◆ **Required work**
Exactly copy the final stretch of the listing below: the line with "(475, 102) = (487, 248): orange" and every line after it.

◆ **Extracted material**
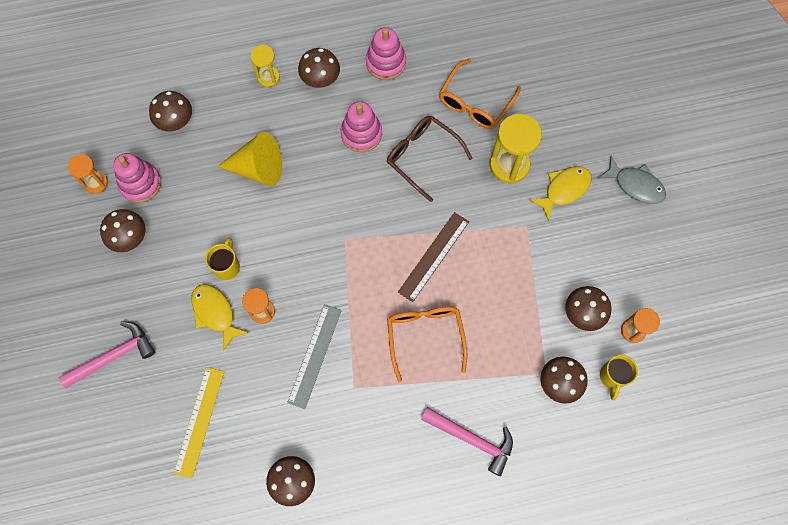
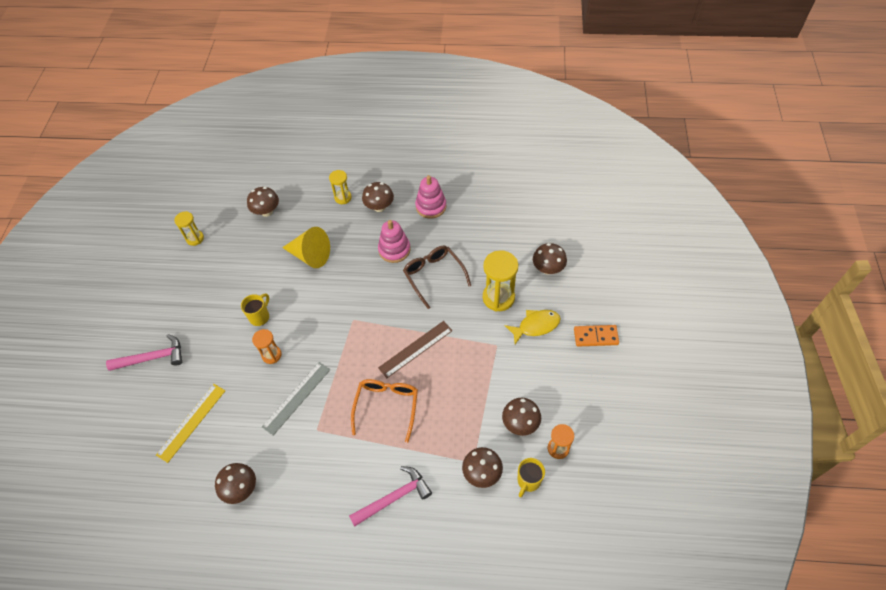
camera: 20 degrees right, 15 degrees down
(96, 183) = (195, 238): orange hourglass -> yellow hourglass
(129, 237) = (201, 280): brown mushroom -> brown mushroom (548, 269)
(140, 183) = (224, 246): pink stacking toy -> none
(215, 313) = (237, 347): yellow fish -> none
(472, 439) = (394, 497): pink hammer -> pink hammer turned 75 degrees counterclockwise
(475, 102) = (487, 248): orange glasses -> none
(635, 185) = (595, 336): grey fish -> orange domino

◆ **Output of the exercise**
(475, 102) = (487, 248): orange glasses -> none
(635, 185) = (595, 336): grey fish -> orange domino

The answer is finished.